(DATA EXCERPT Opens)

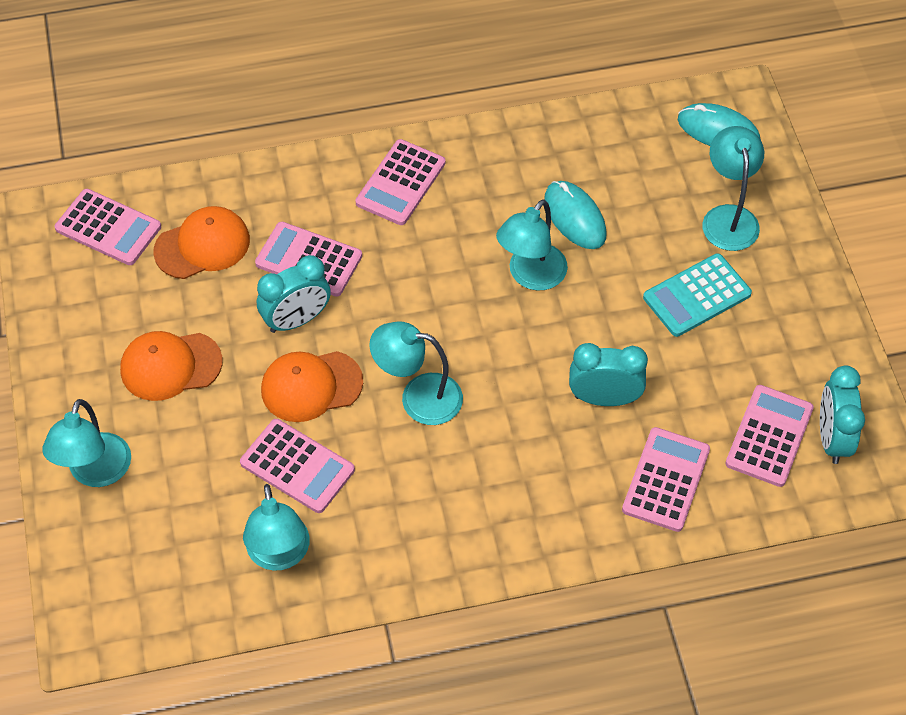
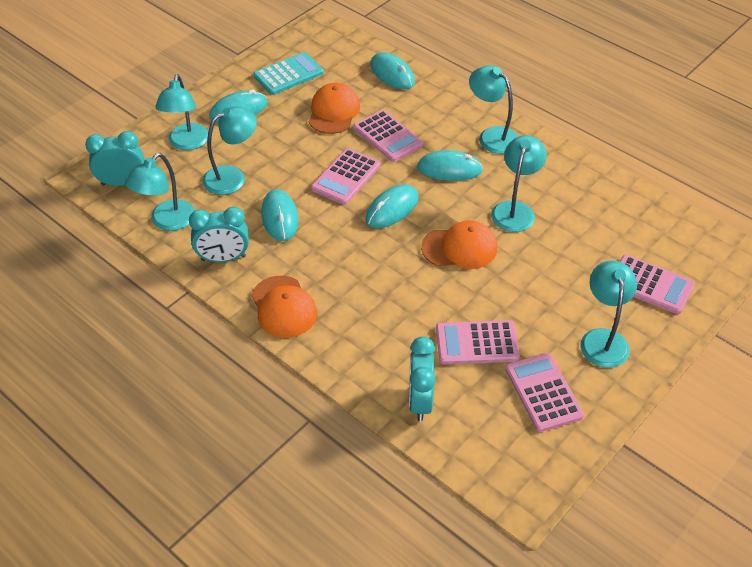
pink calculator: 6 -> 5
turquoise lamp: 5 -> 6
turquoise mouse: 2 -> 5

(DATA EXCERPT Closes)

Return only the number of lines in the material with the word "turquoise" in them.

2